_Records to use_:
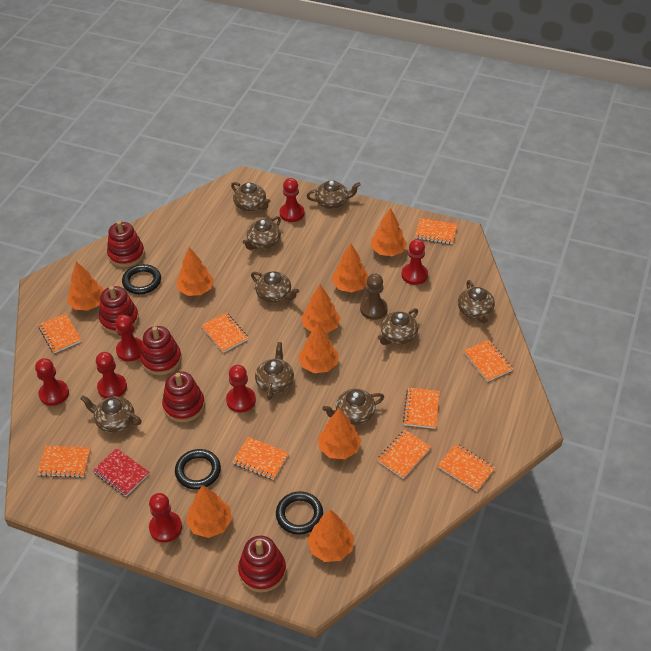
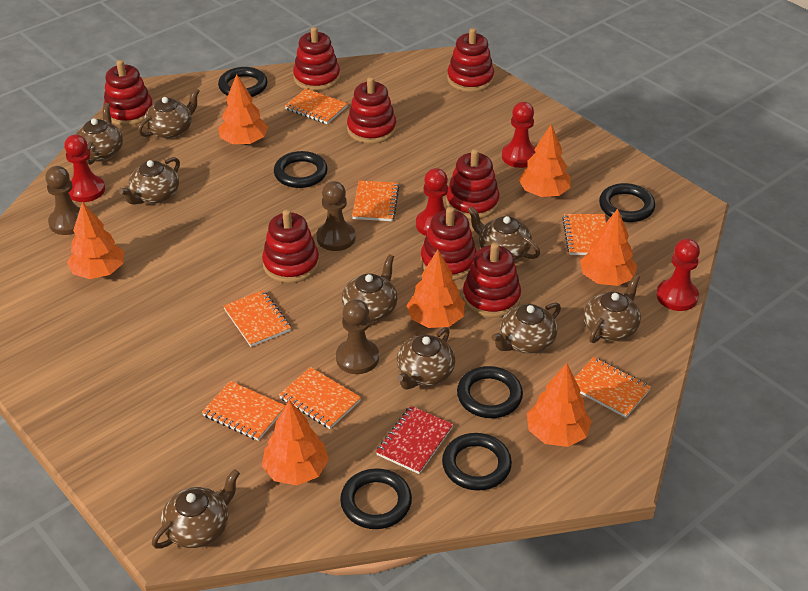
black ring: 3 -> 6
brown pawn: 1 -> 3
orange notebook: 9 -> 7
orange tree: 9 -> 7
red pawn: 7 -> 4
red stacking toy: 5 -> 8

==

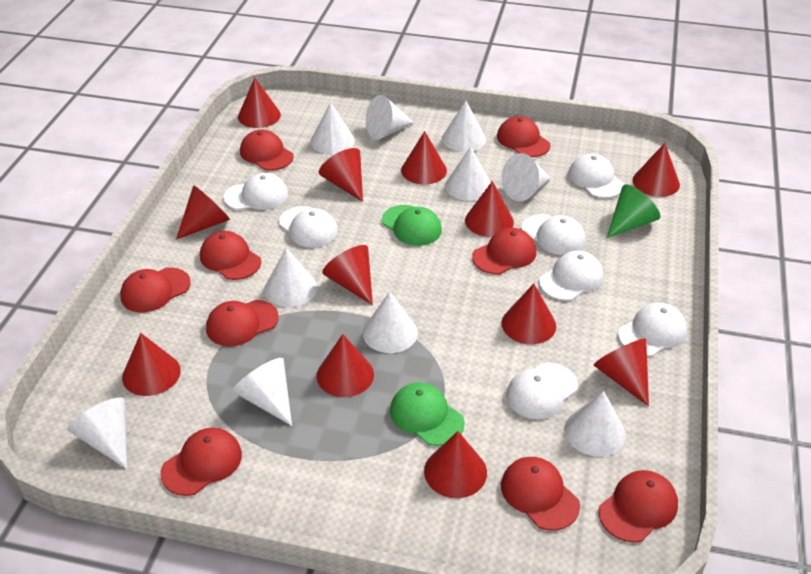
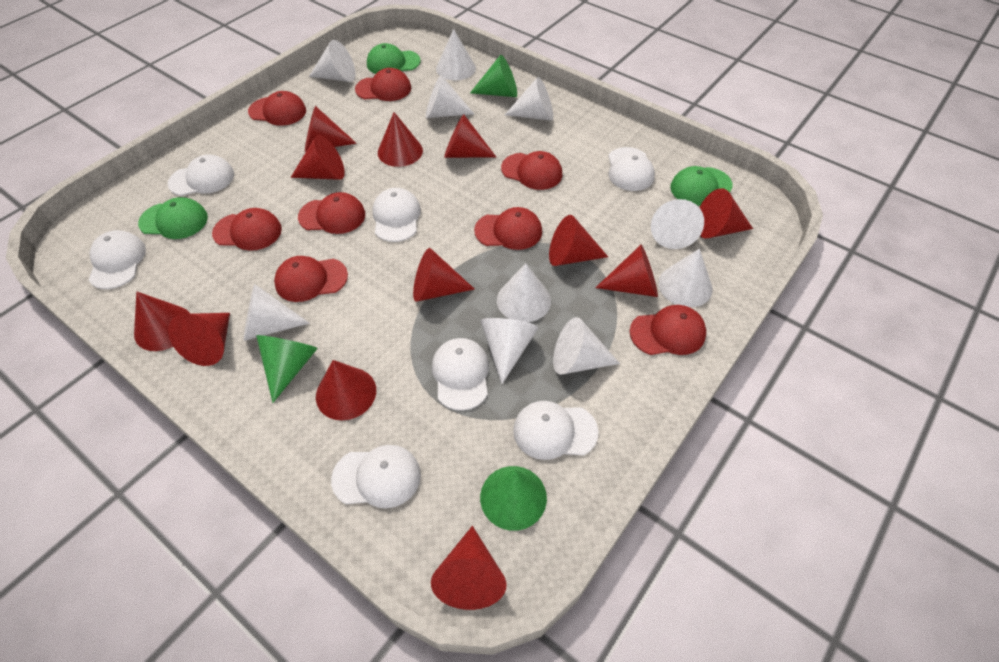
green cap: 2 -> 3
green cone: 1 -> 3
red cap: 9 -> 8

--

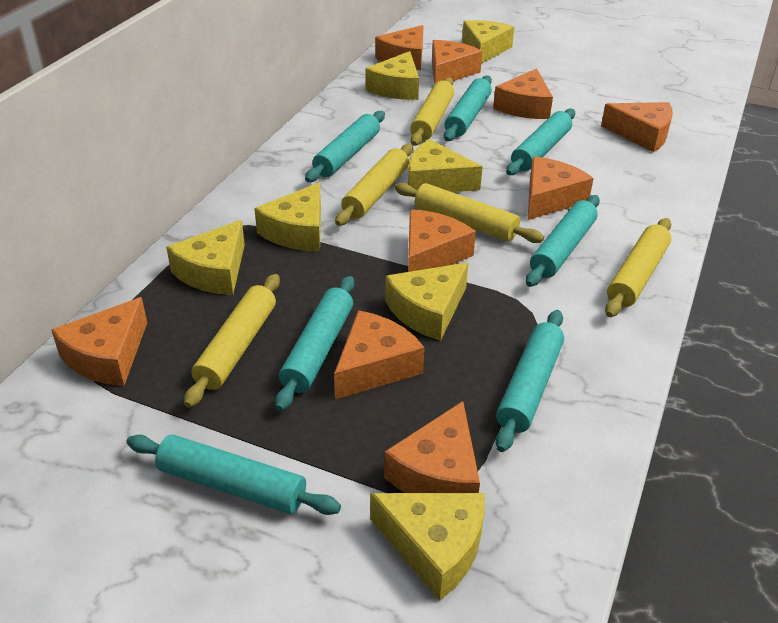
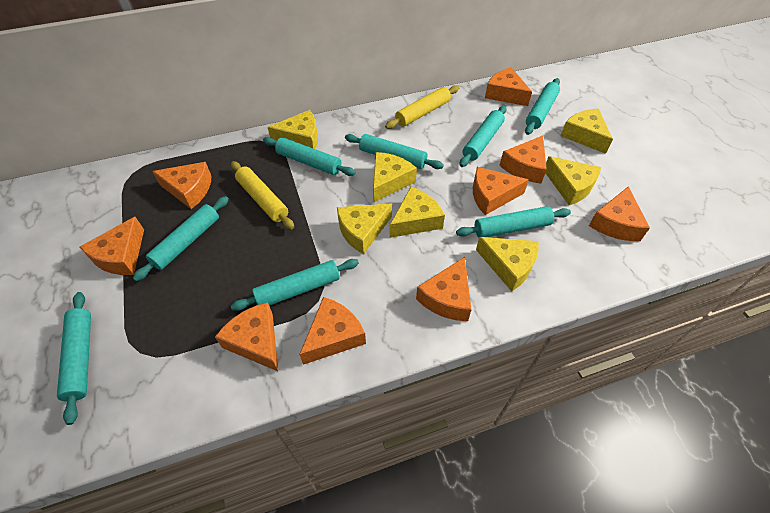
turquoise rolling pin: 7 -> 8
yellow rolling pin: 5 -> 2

_Exercise_: Referring to the material above, set down exactly the lines between the line with "black ring: 3 -> 6" and the line with "red stacking toy: 5 -> 8", inclusive, and no other lines.

_Response area_:
black ring: 3 -> 6
brown pawn: 1 -> 3
orange notebook: 9 -> 7
orange tree: 9 -> 7
red pawn: 7 -> 4
red stacking toy: 5 -> 8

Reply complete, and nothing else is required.